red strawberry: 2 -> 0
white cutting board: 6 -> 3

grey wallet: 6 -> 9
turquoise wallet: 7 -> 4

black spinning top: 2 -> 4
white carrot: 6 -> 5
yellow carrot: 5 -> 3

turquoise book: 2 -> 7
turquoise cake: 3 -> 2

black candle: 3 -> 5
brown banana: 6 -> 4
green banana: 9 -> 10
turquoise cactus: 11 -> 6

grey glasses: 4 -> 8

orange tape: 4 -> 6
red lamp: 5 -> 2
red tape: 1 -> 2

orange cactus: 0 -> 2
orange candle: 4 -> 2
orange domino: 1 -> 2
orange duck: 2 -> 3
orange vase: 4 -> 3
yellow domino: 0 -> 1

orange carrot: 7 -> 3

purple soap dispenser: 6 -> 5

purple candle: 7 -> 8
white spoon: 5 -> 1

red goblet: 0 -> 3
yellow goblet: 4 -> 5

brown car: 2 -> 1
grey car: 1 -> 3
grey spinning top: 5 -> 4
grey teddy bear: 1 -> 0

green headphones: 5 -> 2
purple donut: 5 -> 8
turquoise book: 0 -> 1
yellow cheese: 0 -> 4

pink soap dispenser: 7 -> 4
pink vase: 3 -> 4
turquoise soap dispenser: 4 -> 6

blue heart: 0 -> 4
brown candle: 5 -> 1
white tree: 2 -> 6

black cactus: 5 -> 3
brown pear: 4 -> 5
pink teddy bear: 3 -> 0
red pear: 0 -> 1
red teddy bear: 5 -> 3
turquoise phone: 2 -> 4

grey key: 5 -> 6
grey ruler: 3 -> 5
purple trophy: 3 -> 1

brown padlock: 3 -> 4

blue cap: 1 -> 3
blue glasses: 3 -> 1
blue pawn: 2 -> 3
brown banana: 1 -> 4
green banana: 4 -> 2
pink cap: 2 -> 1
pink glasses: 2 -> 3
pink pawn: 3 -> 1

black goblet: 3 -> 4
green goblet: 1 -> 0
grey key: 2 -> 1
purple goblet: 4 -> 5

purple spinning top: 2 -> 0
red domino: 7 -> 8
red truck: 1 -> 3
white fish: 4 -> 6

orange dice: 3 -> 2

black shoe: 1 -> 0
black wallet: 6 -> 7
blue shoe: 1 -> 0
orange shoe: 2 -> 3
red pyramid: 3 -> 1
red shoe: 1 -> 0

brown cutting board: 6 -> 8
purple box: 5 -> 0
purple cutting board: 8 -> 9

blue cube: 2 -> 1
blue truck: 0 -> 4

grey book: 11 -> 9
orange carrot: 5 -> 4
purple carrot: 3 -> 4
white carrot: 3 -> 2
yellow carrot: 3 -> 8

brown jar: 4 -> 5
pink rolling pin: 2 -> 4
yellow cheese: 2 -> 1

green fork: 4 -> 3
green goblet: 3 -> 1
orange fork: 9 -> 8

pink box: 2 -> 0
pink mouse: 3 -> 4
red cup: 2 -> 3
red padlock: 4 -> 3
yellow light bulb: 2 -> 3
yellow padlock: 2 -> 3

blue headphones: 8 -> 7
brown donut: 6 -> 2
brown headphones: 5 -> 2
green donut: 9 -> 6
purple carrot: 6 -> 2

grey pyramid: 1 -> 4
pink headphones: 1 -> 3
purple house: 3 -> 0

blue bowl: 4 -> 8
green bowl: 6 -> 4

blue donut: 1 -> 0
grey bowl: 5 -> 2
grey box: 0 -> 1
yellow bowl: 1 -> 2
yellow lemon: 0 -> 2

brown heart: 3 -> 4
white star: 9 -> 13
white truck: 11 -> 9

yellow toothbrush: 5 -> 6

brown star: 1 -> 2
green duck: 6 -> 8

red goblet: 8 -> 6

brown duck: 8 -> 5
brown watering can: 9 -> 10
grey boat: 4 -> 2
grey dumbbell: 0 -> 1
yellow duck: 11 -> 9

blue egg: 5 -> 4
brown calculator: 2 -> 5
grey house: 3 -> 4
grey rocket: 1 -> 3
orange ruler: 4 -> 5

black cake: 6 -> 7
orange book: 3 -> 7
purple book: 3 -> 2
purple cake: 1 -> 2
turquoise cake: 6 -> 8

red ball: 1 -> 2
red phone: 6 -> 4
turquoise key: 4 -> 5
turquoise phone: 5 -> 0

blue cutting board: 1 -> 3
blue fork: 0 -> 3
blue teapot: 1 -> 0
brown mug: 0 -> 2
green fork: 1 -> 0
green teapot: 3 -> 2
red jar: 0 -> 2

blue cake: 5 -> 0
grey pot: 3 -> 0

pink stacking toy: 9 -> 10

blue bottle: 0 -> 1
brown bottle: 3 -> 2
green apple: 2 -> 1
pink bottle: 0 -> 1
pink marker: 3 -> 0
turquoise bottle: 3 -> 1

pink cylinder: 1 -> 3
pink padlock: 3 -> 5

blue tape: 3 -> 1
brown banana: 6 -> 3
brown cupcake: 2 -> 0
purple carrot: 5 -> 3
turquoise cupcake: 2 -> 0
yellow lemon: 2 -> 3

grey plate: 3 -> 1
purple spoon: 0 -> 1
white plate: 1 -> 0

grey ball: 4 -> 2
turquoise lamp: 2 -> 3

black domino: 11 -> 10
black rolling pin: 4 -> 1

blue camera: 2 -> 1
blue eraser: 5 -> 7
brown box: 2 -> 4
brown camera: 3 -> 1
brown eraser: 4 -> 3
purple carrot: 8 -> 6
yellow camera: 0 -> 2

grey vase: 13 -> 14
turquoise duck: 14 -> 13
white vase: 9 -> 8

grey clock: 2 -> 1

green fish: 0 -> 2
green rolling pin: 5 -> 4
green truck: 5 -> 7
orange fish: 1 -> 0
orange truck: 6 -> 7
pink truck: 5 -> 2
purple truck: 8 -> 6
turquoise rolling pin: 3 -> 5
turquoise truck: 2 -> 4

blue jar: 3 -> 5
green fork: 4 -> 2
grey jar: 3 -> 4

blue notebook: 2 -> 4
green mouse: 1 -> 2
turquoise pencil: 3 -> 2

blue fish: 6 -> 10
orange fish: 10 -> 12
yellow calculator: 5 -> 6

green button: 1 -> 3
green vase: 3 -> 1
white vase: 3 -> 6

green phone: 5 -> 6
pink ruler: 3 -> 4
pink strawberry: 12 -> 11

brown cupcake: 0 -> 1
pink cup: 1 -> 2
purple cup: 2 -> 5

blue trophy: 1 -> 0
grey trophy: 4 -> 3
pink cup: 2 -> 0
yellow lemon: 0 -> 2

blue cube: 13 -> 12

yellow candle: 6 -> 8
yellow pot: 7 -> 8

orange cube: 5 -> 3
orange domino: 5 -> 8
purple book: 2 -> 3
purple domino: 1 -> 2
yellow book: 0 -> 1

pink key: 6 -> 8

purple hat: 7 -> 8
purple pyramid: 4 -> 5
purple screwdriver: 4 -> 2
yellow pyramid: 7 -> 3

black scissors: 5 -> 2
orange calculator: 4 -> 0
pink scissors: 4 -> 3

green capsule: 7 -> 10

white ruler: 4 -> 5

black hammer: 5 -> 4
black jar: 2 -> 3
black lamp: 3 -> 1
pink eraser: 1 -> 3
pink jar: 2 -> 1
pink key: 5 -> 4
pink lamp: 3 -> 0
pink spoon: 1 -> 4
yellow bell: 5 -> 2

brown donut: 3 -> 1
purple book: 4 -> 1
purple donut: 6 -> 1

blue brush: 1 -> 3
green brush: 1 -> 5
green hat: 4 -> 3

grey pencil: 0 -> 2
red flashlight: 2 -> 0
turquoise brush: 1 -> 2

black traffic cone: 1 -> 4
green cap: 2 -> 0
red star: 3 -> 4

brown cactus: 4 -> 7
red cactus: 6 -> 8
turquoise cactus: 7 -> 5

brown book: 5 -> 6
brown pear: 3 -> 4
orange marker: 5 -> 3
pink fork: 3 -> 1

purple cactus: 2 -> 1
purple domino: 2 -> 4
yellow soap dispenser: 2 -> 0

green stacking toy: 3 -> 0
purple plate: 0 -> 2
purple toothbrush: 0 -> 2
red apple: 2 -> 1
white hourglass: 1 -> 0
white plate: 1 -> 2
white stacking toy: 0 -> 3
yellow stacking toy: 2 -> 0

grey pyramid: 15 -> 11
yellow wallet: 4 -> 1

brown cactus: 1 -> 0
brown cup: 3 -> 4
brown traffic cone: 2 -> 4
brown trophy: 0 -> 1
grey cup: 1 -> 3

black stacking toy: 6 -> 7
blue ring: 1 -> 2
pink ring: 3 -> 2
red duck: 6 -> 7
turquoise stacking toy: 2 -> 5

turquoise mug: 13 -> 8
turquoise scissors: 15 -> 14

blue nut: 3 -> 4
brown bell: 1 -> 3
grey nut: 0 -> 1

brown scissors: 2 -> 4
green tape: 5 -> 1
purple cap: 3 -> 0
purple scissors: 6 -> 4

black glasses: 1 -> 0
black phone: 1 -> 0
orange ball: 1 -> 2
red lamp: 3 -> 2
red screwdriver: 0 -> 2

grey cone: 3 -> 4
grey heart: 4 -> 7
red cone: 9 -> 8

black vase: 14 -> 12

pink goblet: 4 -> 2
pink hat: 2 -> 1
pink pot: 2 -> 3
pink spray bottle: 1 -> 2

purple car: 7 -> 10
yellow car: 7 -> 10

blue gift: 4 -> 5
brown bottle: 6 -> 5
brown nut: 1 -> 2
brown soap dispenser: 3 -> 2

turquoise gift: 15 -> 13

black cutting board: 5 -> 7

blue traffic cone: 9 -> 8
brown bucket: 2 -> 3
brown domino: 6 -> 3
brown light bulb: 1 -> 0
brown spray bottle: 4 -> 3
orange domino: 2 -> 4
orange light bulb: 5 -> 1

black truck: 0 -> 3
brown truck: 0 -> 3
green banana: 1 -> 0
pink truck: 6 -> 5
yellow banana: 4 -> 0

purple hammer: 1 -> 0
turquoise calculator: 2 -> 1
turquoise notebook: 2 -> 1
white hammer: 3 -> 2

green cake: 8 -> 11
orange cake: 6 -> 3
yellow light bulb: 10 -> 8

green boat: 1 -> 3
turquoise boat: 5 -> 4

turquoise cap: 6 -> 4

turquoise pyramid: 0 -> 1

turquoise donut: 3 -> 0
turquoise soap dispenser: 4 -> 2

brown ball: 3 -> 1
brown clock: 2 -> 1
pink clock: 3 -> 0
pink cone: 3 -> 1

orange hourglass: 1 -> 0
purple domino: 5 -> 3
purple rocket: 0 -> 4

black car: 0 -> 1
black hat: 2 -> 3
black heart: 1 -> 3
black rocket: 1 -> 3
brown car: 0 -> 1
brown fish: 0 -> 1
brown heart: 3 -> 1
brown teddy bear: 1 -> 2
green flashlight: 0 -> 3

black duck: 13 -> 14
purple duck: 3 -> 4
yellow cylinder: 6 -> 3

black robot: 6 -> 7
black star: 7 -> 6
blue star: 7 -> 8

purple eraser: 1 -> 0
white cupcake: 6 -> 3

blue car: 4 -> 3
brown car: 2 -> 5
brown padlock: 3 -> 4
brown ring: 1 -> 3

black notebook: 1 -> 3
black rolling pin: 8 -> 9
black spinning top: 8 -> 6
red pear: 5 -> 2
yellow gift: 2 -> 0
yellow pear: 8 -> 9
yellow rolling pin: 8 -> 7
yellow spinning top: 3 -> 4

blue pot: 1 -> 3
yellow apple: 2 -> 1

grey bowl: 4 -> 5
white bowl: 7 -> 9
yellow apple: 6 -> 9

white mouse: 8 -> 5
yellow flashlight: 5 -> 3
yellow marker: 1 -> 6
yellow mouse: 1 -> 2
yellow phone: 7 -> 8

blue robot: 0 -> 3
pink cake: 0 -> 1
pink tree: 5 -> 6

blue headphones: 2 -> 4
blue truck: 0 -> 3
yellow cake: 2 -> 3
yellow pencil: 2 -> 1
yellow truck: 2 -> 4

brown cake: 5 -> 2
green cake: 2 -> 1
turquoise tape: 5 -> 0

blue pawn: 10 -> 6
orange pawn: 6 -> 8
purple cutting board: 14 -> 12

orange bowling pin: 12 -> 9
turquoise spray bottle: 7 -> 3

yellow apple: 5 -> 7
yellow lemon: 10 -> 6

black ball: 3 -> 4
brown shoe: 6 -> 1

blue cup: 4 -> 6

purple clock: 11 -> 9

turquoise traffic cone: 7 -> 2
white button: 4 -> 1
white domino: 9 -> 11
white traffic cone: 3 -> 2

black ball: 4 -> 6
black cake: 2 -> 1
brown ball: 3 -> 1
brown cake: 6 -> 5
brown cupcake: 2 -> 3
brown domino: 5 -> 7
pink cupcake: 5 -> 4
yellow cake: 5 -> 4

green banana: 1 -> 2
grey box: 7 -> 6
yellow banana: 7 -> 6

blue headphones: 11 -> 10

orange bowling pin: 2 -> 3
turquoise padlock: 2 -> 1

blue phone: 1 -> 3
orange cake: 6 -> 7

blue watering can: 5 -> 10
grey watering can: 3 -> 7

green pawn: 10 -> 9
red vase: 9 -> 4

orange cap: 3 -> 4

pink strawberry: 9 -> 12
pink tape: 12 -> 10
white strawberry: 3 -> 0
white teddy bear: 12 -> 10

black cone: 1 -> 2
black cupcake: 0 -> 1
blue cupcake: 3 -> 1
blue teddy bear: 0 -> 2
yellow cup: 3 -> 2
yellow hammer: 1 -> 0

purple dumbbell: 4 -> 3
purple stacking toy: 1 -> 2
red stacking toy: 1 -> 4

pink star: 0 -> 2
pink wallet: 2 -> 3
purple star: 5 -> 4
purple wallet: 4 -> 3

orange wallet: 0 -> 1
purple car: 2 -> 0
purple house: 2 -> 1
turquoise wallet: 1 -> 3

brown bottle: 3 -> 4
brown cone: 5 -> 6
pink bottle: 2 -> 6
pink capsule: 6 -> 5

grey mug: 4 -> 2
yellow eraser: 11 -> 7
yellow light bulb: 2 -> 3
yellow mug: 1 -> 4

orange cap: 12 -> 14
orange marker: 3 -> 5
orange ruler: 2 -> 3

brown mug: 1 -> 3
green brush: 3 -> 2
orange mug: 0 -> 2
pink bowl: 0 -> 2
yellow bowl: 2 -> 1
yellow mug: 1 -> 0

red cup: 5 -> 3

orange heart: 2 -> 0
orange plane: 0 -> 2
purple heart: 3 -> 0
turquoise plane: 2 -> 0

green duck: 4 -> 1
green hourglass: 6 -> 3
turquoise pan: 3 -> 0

+++

▶ **Aim of the exercise**:
Please reproduce exactly the lines in the listing above from the one containing "blue trophy: 1 -> 0" through the one containing "purple domino: 2 -> 4", both included, and nothing more.

▶ **Your response**:
blue trophy: 1 -> 0
grey trophy: 4 -> 3
pink cup: 2 -> 0
yellow lemon: 0 -> 2

blue cube: 13 -> 12

yellow candle: 6 -> 8
yellow pot: 7 -> 8

orange cube: 5 -> 3
orange domino: 5 -> 8
purple book: 2 -> 3
purple domino: 1 -> 2
yellow book: 0 -> 1

pink key: 6 -> 8

purple hat: 7 -> 8
purple pyramid: 4 -> 5
purple screwdriver: 4 -> 2
yellow pyramid: 7 -> 3

black scissors: 5 -> 2
orange calculator: 4 -> 0
pink scissors: 4 -> 3

green capsule: 7 -> 10

white ruler: 4 -> 5

black hammer: 5 -> 4
black jar: 2 -> 3
black lamp: 3 -> 1
pink eraser: 1 -> 3
pink jar: 2 -> 1
pink key: 5 -> 4
pink lamp: 3 -> 0
pink spoon: 1 -> 4
yellow bell: 5 -> 2

brown donut: 3 -> 1
purple book: 4 -> 1
purple donut: 6 -> 1

blue brush: 1 -> 3
green brush: 1 -> 5
green hat: 4 -> 3

grey pencil: 0 -> 2
red flashlight: 2 -> 0
turquoise brush: 1 -> 2

black traffic cone: 1 -> 4
green cap: 2 -> 0
red star: 3 -> 4

brown cactus: 4 -> 7
red cactus: 6 -> 8
turquoise cactus: 7 -> 5

brown book: 5 -> 6
brown pear: 3 -> 4
orange marker: 5 -> 3
pink fork: 3 -> 1

purple cactus: 2 -> 1
purple domino: 2 -> 4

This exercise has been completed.